Copy the records below, substituting "Options" for every occurrence of "Choices" and leaving all other text unchanged.

───── Supplied data

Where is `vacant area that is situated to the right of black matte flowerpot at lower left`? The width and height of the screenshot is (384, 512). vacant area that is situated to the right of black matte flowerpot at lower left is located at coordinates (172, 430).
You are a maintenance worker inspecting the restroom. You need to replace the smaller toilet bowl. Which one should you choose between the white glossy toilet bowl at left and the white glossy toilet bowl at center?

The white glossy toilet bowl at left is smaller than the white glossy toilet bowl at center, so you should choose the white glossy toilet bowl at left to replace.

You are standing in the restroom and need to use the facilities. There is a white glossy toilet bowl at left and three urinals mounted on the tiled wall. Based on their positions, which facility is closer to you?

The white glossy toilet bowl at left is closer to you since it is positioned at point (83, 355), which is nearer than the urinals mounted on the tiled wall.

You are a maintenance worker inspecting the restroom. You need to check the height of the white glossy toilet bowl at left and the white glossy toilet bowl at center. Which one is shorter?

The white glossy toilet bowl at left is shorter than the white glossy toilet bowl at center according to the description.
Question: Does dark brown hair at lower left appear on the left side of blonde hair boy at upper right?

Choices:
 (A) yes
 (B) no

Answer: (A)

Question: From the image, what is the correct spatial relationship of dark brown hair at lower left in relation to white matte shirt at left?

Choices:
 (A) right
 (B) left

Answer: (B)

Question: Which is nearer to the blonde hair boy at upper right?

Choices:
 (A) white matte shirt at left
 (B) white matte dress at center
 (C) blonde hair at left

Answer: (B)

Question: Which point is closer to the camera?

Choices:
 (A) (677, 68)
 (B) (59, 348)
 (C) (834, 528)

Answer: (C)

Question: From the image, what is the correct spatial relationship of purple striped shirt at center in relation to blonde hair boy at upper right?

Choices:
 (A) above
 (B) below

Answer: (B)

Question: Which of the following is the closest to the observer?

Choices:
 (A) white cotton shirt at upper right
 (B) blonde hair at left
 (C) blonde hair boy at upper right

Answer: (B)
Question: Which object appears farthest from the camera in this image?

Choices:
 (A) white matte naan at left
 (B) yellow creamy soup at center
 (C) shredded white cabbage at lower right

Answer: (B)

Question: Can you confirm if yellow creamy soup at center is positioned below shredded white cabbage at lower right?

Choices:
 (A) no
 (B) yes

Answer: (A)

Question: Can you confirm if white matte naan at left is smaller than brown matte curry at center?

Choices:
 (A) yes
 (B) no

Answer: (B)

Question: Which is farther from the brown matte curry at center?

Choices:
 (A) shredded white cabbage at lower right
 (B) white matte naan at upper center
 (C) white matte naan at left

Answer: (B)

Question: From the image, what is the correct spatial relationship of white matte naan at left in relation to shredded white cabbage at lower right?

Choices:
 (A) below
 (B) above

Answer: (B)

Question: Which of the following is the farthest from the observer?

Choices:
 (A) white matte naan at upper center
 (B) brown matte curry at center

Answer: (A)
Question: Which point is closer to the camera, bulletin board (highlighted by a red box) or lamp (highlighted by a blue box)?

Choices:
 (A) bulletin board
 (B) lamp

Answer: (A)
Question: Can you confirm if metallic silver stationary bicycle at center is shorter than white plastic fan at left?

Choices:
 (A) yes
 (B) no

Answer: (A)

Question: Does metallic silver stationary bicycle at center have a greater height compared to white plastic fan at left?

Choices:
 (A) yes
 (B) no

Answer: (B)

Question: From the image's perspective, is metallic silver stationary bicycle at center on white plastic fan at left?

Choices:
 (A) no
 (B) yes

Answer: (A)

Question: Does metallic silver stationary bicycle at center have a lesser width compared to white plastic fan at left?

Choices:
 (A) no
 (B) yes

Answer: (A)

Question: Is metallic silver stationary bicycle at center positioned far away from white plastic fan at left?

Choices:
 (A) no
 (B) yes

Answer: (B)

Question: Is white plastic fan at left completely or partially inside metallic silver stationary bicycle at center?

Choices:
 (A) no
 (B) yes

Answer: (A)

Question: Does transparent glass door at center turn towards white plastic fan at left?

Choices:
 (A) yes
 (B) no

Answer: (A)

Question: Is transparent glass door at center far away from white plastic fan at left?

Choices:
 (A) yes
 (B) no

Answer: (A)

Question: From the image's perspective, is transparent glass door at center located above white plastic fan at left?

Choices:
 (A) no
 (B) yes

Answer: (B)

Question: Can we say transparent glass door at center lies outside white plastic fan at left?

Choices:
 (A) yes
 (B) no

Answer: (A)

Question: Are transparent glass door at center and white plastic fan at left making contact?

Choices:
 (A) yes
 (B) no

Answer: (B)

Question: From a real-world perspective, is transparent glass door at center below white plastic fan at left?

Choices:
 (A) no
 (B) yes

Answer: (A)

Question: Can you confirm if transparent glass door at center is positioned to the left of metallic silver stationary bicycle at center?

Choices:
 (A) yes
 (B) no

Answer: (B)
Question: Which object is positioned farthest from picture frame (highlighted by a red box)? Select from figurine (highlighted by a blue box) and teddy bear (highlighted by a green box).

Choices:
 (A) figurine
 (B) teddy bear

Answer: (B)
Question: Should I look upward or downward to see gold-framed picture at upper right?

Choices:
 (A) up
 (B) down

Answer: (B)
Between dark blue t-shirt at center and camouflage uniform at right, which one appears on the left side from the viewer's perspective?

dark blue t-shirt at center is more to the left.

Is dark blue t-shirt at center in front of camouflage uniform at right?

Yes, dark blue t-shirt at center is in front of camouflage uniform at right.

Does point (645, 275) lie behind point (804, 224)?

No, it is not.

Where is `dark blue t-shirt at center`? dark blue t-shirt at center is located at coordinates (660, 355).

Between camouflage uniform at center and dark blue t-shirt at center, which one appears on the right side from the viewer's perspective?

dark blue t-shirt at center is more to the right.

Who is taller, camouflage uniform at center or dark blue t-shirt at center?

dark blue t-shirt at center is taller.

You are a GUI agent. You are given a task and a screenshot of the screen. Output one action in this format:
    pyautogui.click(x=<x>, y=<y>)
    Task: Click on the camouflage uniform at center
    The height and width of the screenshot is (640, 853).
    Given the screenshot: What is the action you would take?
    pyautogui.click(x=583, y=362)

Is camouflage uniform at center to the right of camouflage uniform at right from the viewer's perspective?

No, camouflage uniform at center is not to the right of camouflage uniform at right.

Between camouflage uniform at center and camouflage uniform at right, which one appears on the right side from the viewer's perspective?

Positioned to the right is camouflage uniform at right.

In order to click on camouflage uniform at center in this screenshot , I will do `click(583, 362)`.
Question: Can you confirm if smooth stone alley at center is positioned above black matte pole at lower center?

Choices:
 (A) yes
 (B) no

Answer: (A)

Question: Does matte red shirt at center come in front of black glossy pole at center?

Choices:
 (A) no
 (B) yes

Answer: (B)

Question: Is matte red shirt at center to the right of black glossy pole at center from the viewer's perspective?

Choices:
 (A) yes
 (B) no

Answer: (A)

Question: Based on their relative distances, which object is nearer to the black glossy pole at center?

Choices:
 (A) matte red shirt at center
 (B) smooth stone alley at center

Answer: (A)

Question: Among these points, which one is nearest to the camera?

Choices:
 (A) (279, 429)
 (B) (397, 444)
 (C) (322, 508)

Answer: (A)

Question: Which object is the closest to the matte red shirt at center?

──────────

▸ **Output for this exercise**:
Where is `vacant area that is situated to the right of black matte flowerpot at lower left`? The width and height of the screenshot is (384, 512). vacant area that is situated to the right of black matte flowerpot at lower left is located at coordinates (172, 430).
You are a maintenance worker inspecting the restroom. You need to replace the smaller toilet bowl. Which one should you choose between the white glossy toilet bowl at left and the white glossy toilet bowl at center?

The white glossy toilet bowl at left is smaller than the white glossy toilet bowl at center, so you should choose the white glossy toilet bowl at left to replace.

You are standing in the restroom and need to use the facilities. There is a white glossy toilet bowl at left and three urinals mounted on the tiled wall. Based on their positions, which facility is closer to you?

The white glossy toilet bowl at left is closer to you since it is positioned at point (83, 355), which is nearer than the urinals mounted on the tiled wall.

You are a maintenance worker inspecting the restroom. You need to check the height of the white glossy toilet bowl at left and the white glossy toilet bowl at center. Which one is shorter?

The white glossy toilet bowl at left is shorter than the white glossy toilet bowl at center according to the description.
Question: Does dark brown hair at lower left appear on the left side of blonde hair boy at upper right?

Options:
 (A) yes
 (B) no

Answer: (A)

Question: From the image, what is the correct spatial relationship of dark brown hair at lower left in relation to white matte shirt at left?

Options:
 (A) right
 (B) left

Answer: (B)

Question: Which is nearer to the blonde hair boy at upper right?

Options:
 (A) white matte shirt at left
 (B) white matte dress at center
 (C) blonde hair at left

Answer: (B)

Question: Which point is closer to the camera?

Options:
 (A) (677, 68)
 (B) (59, 348)
 (C) (834, 528)

Answer: (C)

Question: From the image, what is the correct spatial relationship of purple striped shirt at center in relation to blonde hair boy at upper right?

Options:
 (A) above
 (B) below

Answer: (B)

Question: Which of the following is the closest to the observer?

Options:
 (A) white cotton shirt at upper right
 (B) blonde hair at left
 (C) blonde hair boy at upper right

Answer: (B)
Question: Which object appears farthest from the camera in this image?

Options:
 (A) white matte naan at left
 (B) yellow creamy soup at center
 (C) shredded white cabbage at lower right

Answer: (B)

Question: Can you confirm if yellow creamy soup at center is positioned below shredded white cabbage at lower right?

Options:
 (A) no
 (B) yes

Answer: (A)

Question: Can you confirm if white matte naan at left is smaller than brown matte curry at center?

Options:
 (A) yes
 (B) no

Answer: (B)

Question: Which is farther from the brown matte curry at center?

Options:
 (A) shredded white cabbage at lower right
 (B) white matte naan at upper center
 (C) white matte naan at left

Answer: (B)

Question: From the image, what is the correct spatial relationship of white matte naan at left in relation to shredded white cabbage at lower right?

Options:
 (A) below
 (B) above

Answer: (B)

Question: Which of the following is the farthest from the observer?

Options:
 (A) white matte naan at upper center
 (B) brown matte curry at center

Answer: (A)
Question: Which point is closer to the camera, bulletin board (highlighted by a red box) or lamp (highlighted by a blue box)?

Options:
 (A) bulletin board
 (B) lamp

Answer: (A)
Question: Can you confirm if metallic silver stationary bicycle at center is shorter than white plastic fan at left?

Options:
 (A) yes
 (B) no

Answer: (A)

Question: Does metallic silver stationary bicycle at center have a greater height compared to white plastic fan at left?

Options:
 (A) yes
 (B) no

Answer: (B)

Question: From the image's perspective, is metallic silver stationary bicycle at center on white plastic fan at left?

Options:
 (A) no
 (B) yes

Answer: (A)

Question: Does metallic silver stationary bicycle at center have a lesser width compared to white plastic fan at left?

Options:
 (A) no
 (B) yes

Answer: (A)

Question: Is metallic silver stationary bicycle at center positioned far away from white plastic fan at left?

Options:
 (A) no
 (B) yes

Answer: (B)

Question: Is white plastic fan at left completely or partially inside metallic silver stationary bicycle at center?

Options:
 (A) no
 (B) yes

Answer: (A)

Question: Does transparent glass door at center turn towards white plastic fan at left?

Options:
 (A) yes
 (B) no

Answer: (A)

Question: Is transparent glass door at center far away from white plastic fan at left?

Options:
 (A) yes
 (B) no

Answer: (A)

Question: From the image's perspective, is transparent glass door at center located above white plastic fan at left?

Options:
 (A) no
 (B) yes

Answer: (B)

Question: Can we say transparent glass door at center lies outside white plastic fan at left?

Options:
 (A) yes
 (B) no

Answer: (A)

Question: Are transparent glass door at center and white plastic fan at left making contact?

Options:
 (A) yes
 (B) no

Answer: (B)

Question: From a real-world perspective, is transparent glass door at center below white plastic fan at left?

Options:
 (A) no
 (B) yes

Answer: (A)

Question: Can you confirm if transparent glass door at center is positioned to the left of metallic silver stationary bicycle at center?

Options:
 (A) yes
 (B) no

Answer: (B)
Question: Which object is positioned farthest from picture frame (highlighted by a red box)? Select from figurine (highlighted by a blue box) and teddy bear (highlighted by a green box).

Options:
 (A) figurine
 (B) teddy bear

Answer: (B)
Question: Should I look upward or downward to see gold-framed picture at upper right?

Options:
 (A) up
 (B) down

Answer: (B)
Between dark blue t-shirt at center and camouflage uniform at right, which one appears on the left side from the viewer's perspective?

dark blue t-shirt at center is more to the left.

Is dark blue t-shirt at center in front of camouflage uniform at right?

Yes, dark blue t-shirt at center is in front of camouflage uniform at right.

Does point (645, 275) lie behind point (804, 224)?

No, it is not.

Where is `dark blue t-shirt at center`? dark blue t-shirt at center is located at coordinates (660, 355).

Between camouflage uniform at center and dark blue t-shirt at center, which one appears on the right side from the viewer's perspective?

dark blue t-shirt at center is more to the right.

Who is taller, camouflage uniform at center or dark blue t-shirt at center?

dark blue t-shirt at center is taller.

You are a GUI agent. You are given a task and a screenshot of the screen. Output one action in this format:
    pyautogui.click(x=<x>, y=<y>)
    Task: Click on the camouflage uniform at center
    The height and width of the screenshot is (640, 853).
    Given the screenshot: What is the action you would take?
    pyautogui.click(x=583, y=362)

Is camouflage uniform at center to the right of camouflage uniform at right from the viewer's perspective?

No, camouflage uniform at center is not to the right of camouflage uniform at right.

Between camouflage uniform at center and camouflage uniform at right, which one appears on the right side from the viewer's perspective?

Positioned to the right is camouflage uniform at right.

In order to click on camouflage uniform at center in this screenshot , I will do `click(583, 362)`.
Question: Can you confirm if smooth stone alley at center is positioned above black matte pole at lower center?

Options:
 (A) yes
 (B) no

Answer: (A)

Question: Does matte red shirt at center come in front of black glossy pole at center?

Options:
 (A) no
 (B) yes

Answer: (B)

Question: Is matte red shirt at center to the right of black glossy pole at center from the viewer's perspective?

Options:
 (A) yes
 (B) no

Answer: (A)

Question: Based on their relative distances, which object is nearer to the black glossy pole at center?

Options:
 (A) matte red shirt at center
 (B) smooth stone alley at center

Answer: (A)

Question: Among these points, which one is nearest to the camera?

Options:
 (A) (279, 429)
 (B) (397, 444)
 (C) (322, 508)

Answer: (A)

Question: Which object is the closest to the matte red shirt at center?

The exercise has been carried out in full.